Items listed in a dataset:
· · ·
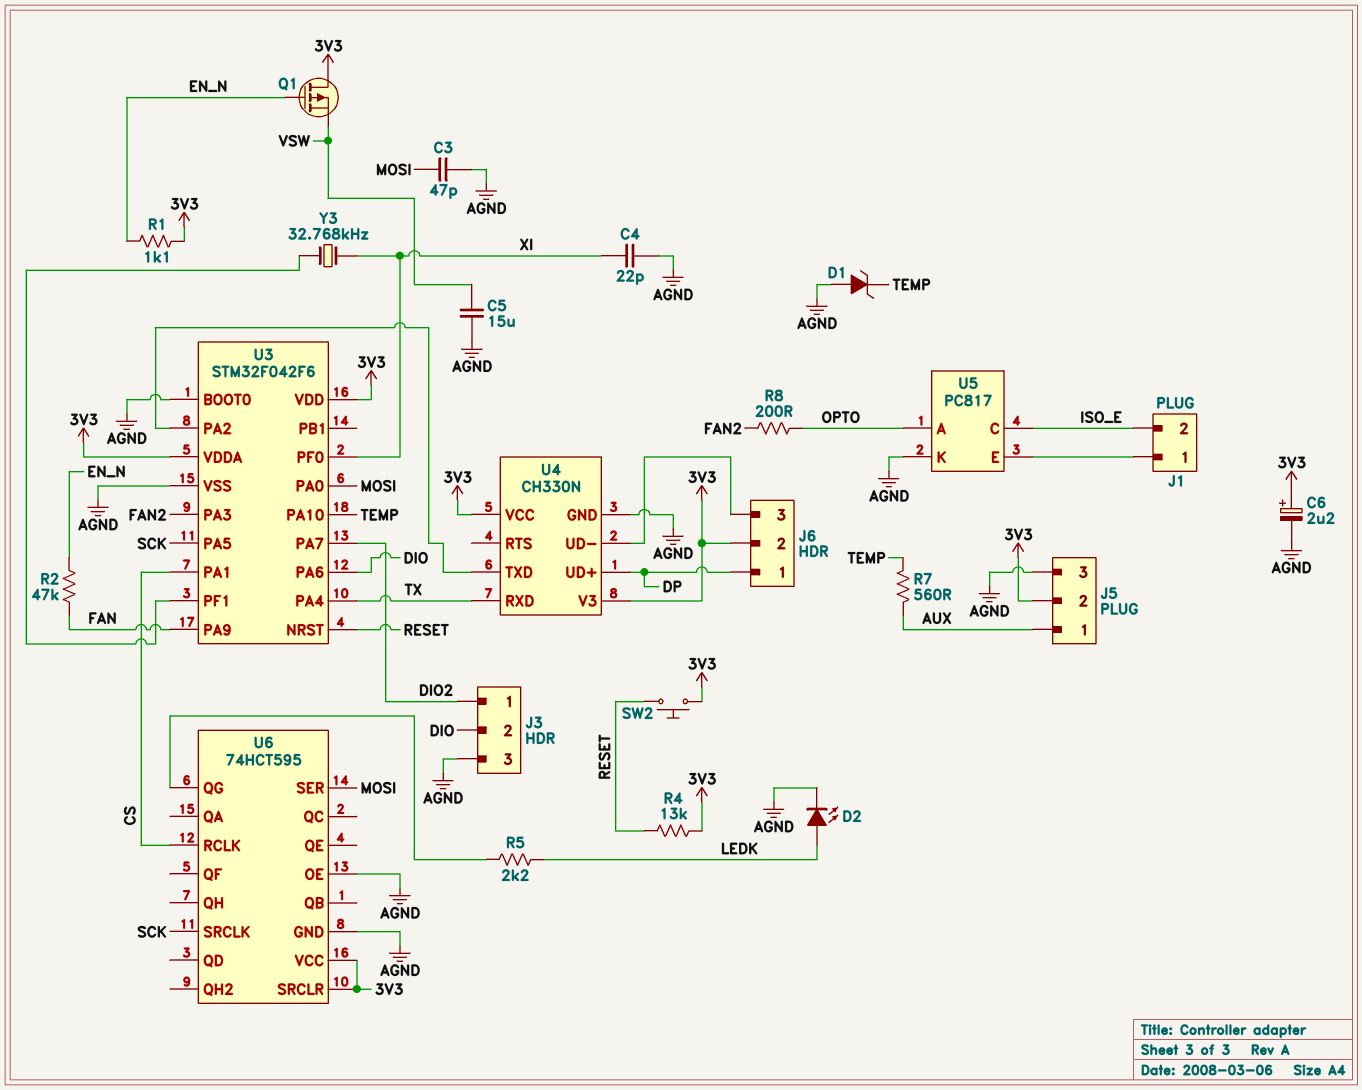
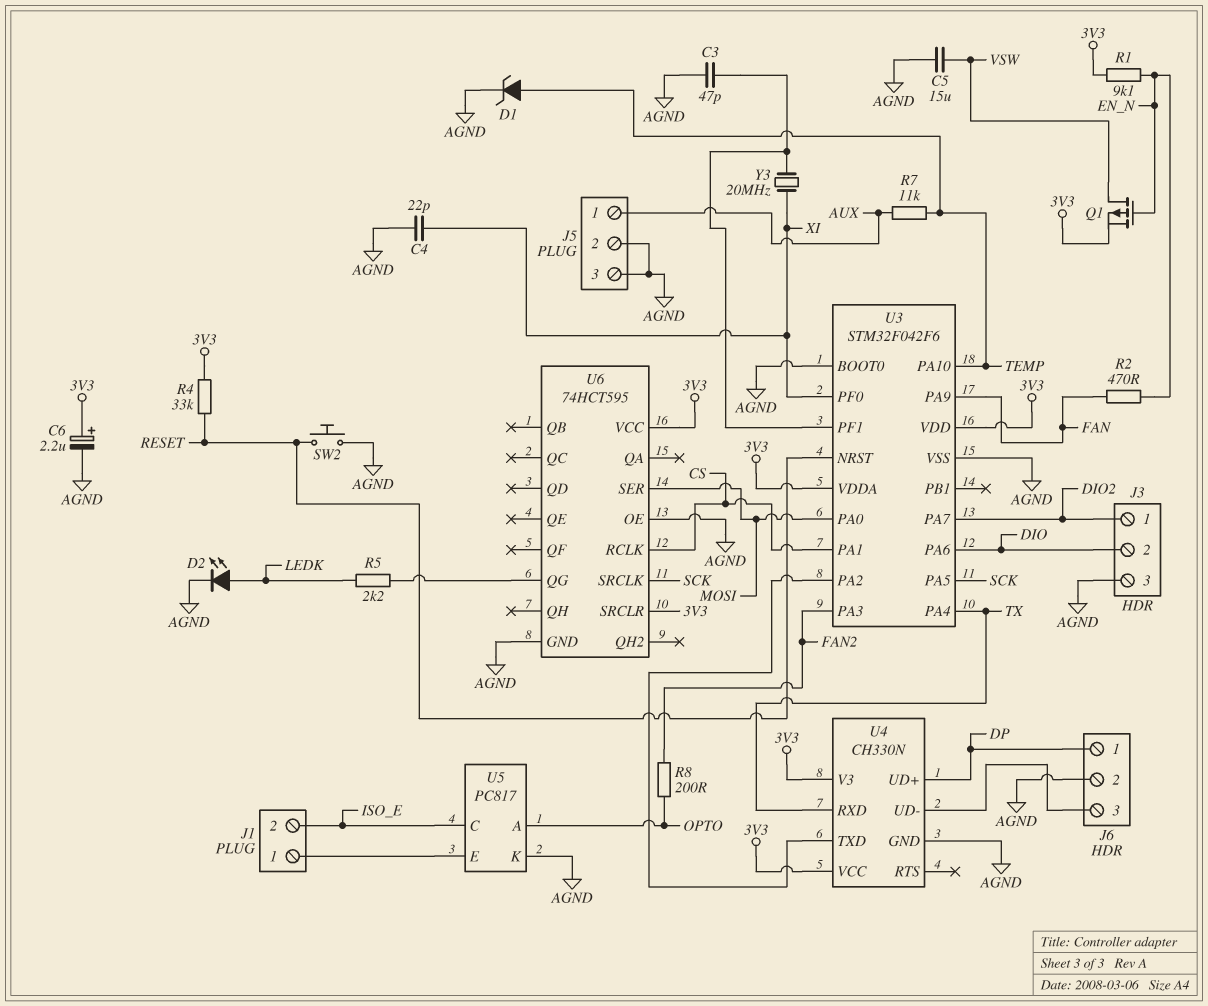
C3: 47pF (AGND, MOSI) -> 47pF (AGND, U3/PF1)
D1: zener (A AGND, K TEMP) -> zener (A TEMP, K AGND)
J5 pin 2: 3V3 -> AGND
J6 pin 2: 3V3 -> AGND
Q1: PMOS (G EN_N, D 3V3, S VSW) -> PMOS (G EN_N, D VSW, S 3V3)
R1: 1.1k (3V3, EN_N) -> 9.1k (3V3, EN_N)
R2: 47k (EN_N, FAN) -> 470 (EN_N, FAN)
R4: 13k (3V3, RESET) -> 33k (3V3, RESET)
R7: 560 (AUX, TEMP) -> 11k (AUX, TEMP)
SW2: button (3V3, RESET) -> button (AGND, RESET)
Y3: 32.768kHz (U3/PF1, XI) -> 20MHz (U3/PF1, XI)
· · ·
EXERCISE: Starting with the line that contains "J6 pin 2: 3V3 -> AGND", print every line through the end of the entries above exactly as written, both boundary lines included, and nothing else.

ANSWER SECTION:
J6 pin 2: 3V3 -> AGND
Q1: PMOS (G EN_N, D 3V3, S VSW) -> PMOS (G EN_N, D VSW, S 3V3)
R1: 1.1k (3V3, EN_N) -> 9.1k (3V3, EN_N)
R2: 47k (EN_N, FAN) -> 470 (EN_N, FAN)
R4: 13k (3V3, RESET) -> 33k (3V3, RESET)
R7: 560 (AUX, TEMP) -> 11k (AUX, TEMP)
SW2: button (3V3, RESET) -> button (AGND, RESET)
Y3: 32.768kHz (U3/PF1, XI) -> 20MHz (U3/PF1, XI)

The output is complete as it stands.